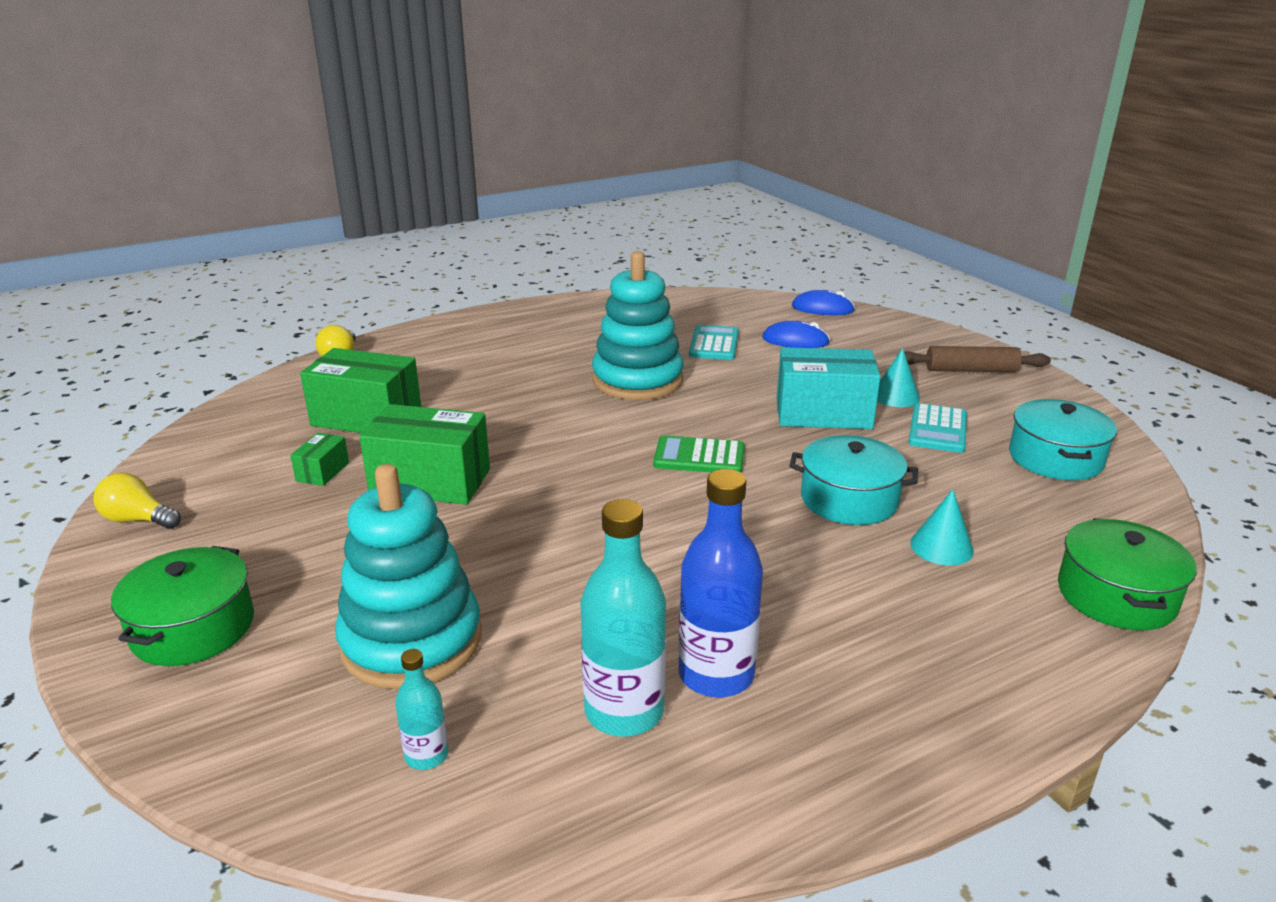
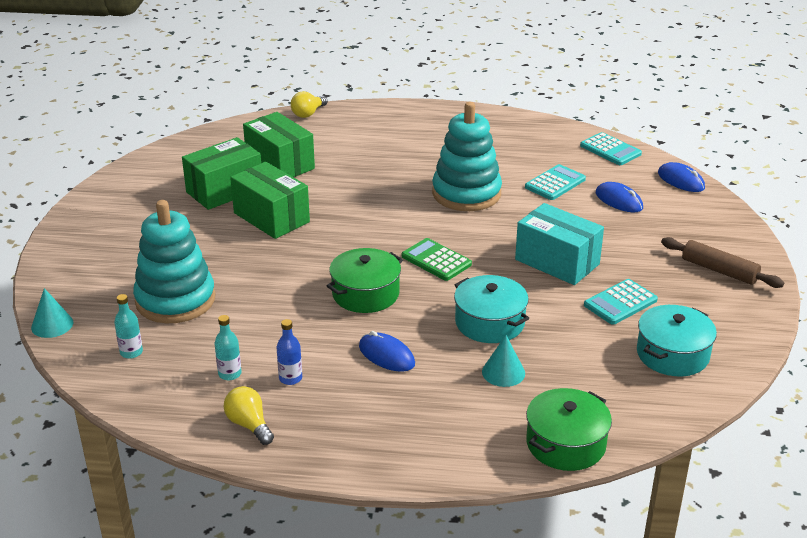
camera: 35 degrees right, 5 degrees up
(138, 520) = (118, 186): yellow light bulb -> yellow light bulb (249, 425)
(193, 628) = (95, 253): green pot -> green pot (365, 294)
(322, 472) = (224, 190): green box -> green box, size x2.12
(624, 711) = (230, 374): turquoise bottle -> turquoise bottle, size x0.52
(716, 674) = (290, 378): blue bottle -> blue bottle, size x0.52
(723, 302) = (610, 150): none -> turquoise calculator
(793, 586) = (386, 355): none -> blue mouse
(895, 396) = (628, 268): turquoise cone -> turquoise cone (52, 325)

- - - - - - -

Work request — Above are the records; repeat their lines from the first through the line containing "(322, 472) = (224, 190): green", and leave out each picture.

Response —
camera: 35 degrees right, 5 degrees up
(138, 520) = (118, 186): yellow light bulb -> yellow light bulb (249, 425)
(193, 628) = (95, 253): green pot -> green pot (365, 294)
(322, 472) = (224, 190): green box -> green box, size x2.12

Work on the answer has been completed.